YOUR OBJECTIVE =
Exact reproduction is required for the lines below starting at the line with "camera: 95 degrees right, 0 degrees up" and ending at the line with "(295, 661) = (143, 467): brown", both included. No other lines, and no pictures.

*** INFORMATION GIVEN ***

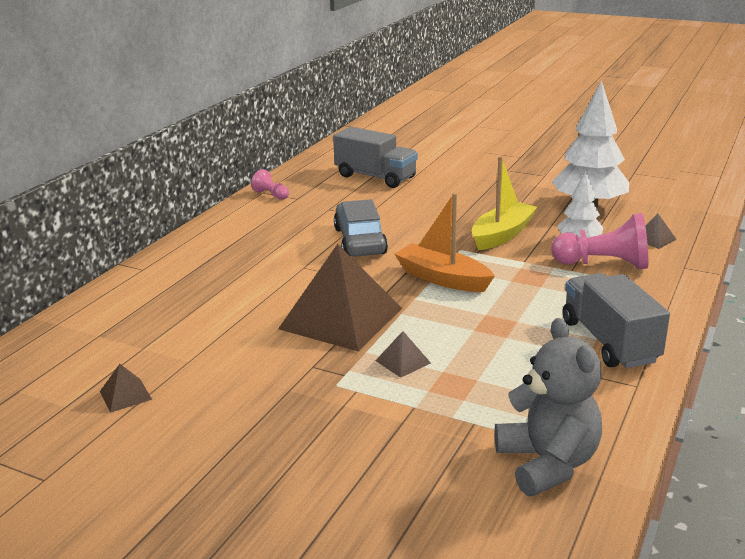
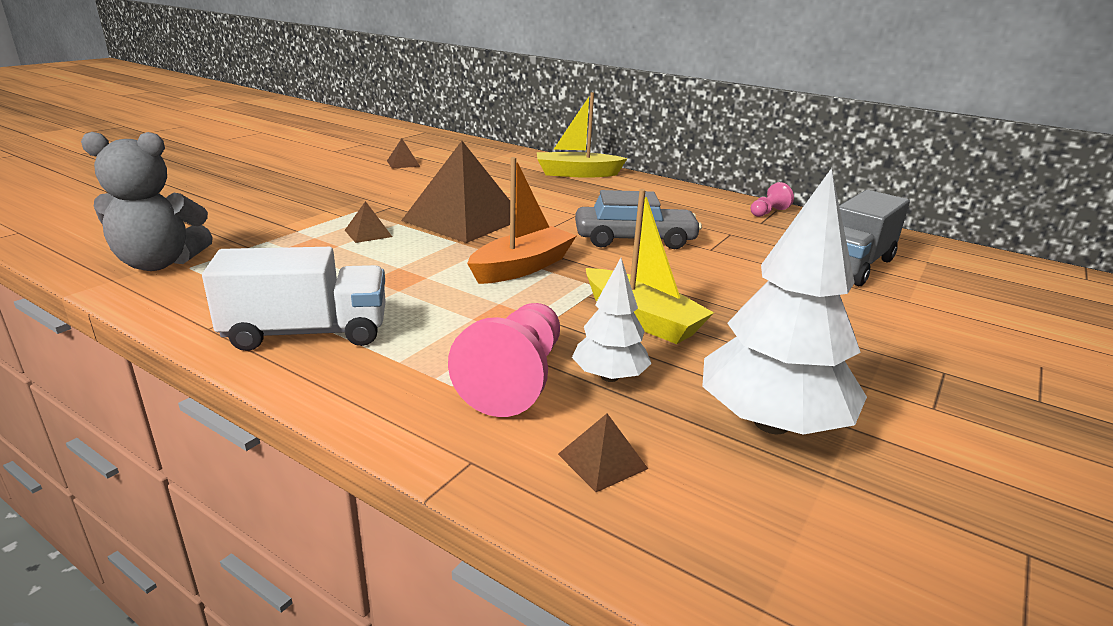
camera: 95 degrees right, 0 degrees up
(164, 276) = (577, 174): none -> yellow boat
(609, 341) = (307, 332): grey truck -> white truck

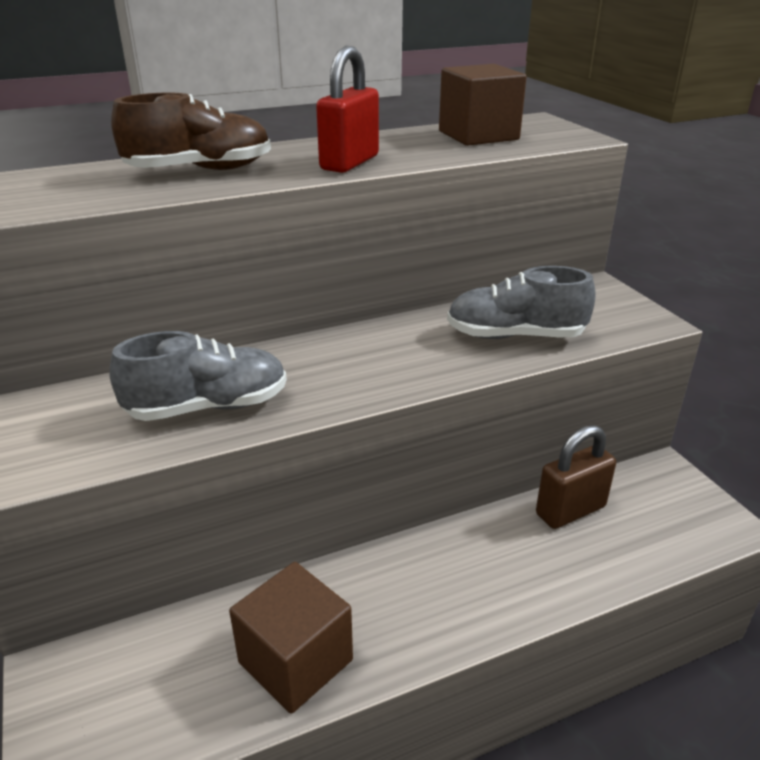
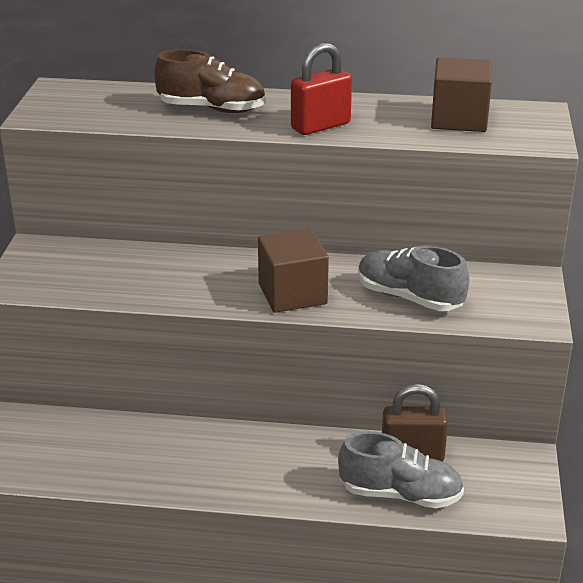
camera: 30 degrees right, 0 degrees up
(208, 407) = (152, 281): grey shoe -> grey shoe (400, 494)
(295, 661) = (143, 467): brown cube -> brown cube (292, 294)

***
*** INFORMATION GIVEN ***

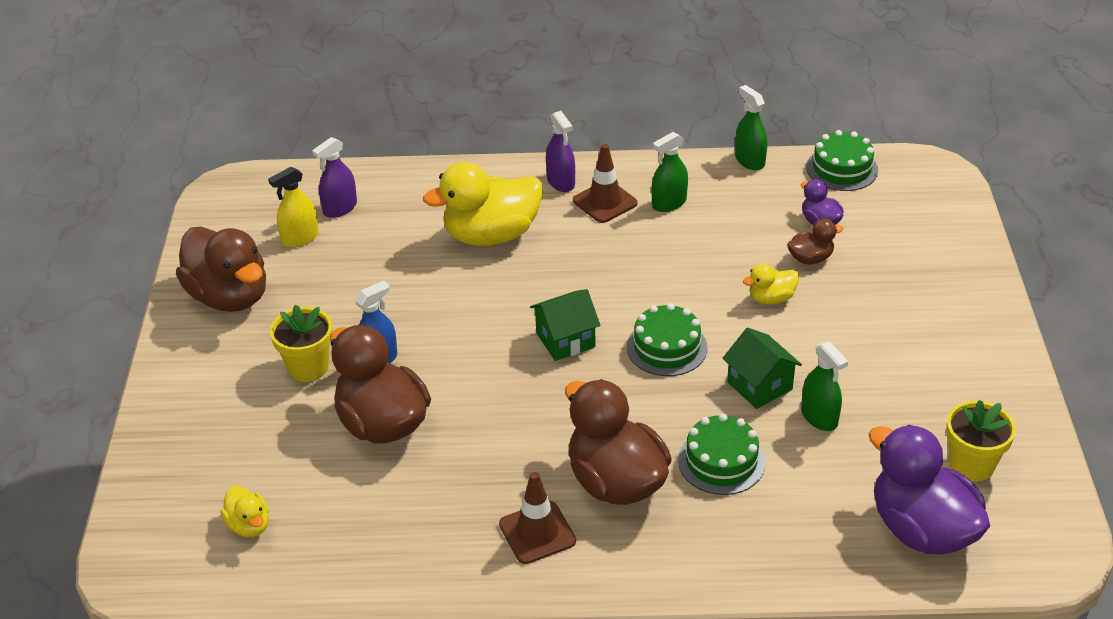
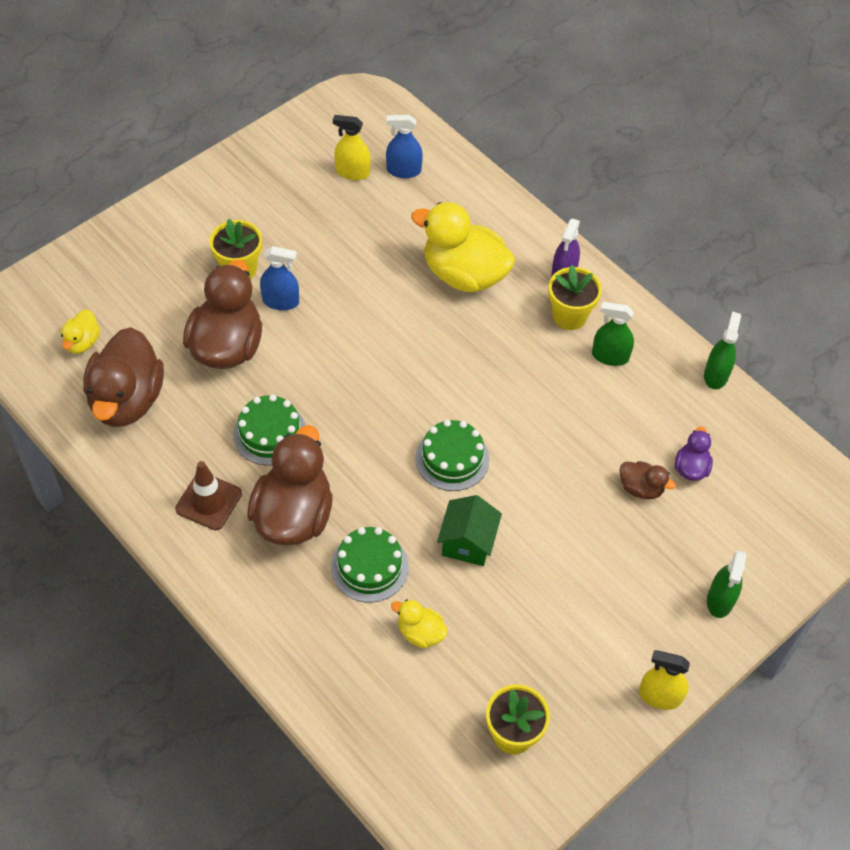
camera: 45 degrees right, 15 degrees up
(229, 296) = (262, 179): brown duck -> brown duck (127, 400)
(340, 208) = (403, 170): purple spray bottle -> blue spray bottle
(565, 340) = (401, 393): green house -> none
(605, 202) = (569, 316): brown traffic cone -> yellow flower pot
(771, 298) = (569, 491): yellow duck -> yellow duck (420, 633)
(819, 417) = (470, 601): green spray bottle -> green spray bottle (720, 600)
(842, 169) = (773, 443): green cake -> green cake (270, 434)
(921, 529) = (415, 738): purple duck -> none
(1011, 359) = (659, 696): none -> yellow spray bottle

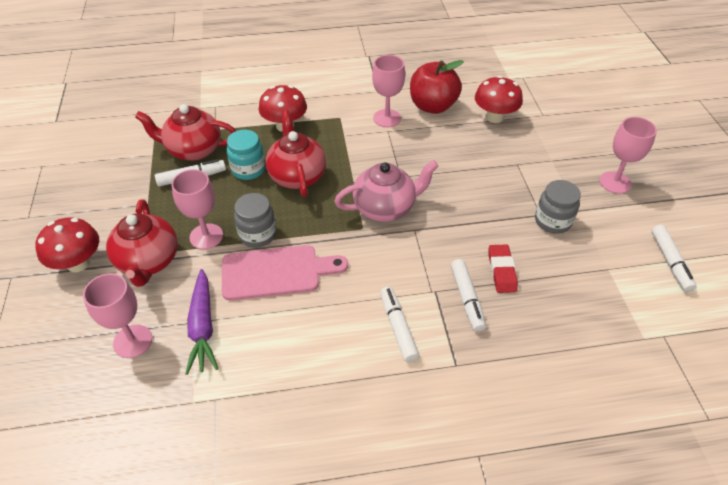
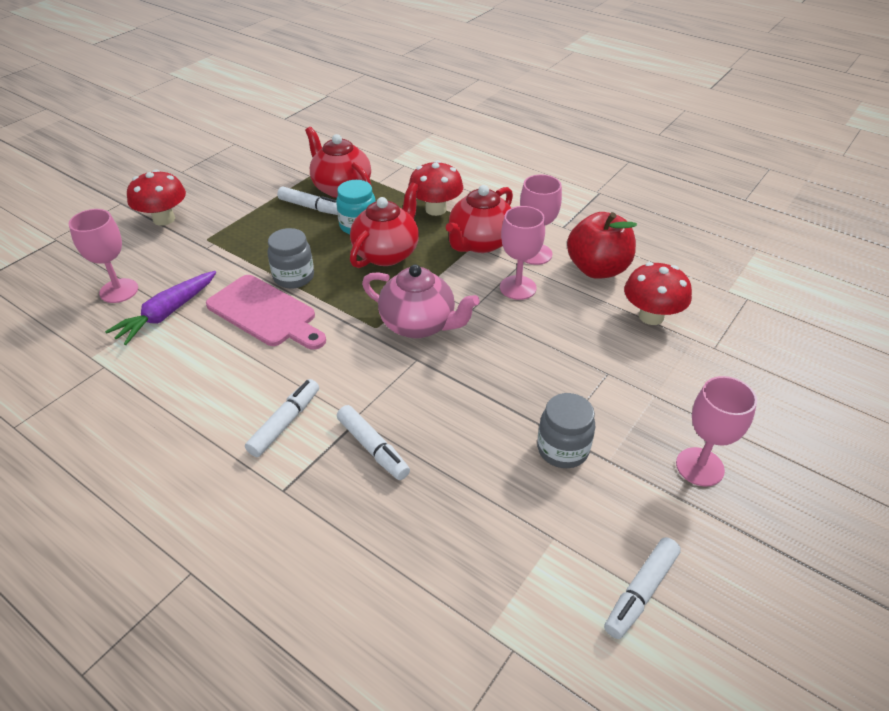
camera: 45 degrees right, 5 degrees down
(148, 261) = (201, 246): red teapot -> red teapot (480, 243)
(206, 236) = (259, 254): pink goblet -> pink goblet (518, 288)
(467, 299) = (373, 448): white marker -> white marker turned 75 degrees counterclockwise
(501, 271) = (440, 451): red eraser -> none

***

SOLUTION BELOW =
camera: 95 degrees right, 0 degrees up
(164, 276) = (577, 174): none -> yellow boat
(609, 341) = (307, 332): grey truck -> white truck

camera: 30 degrees right, 0 degrees up
(208, 407) = (152, 281): grey shoe -> grey shoe (400, 494)
(295, 661) = (143, 467): brown cube -> brown cube (292, 294)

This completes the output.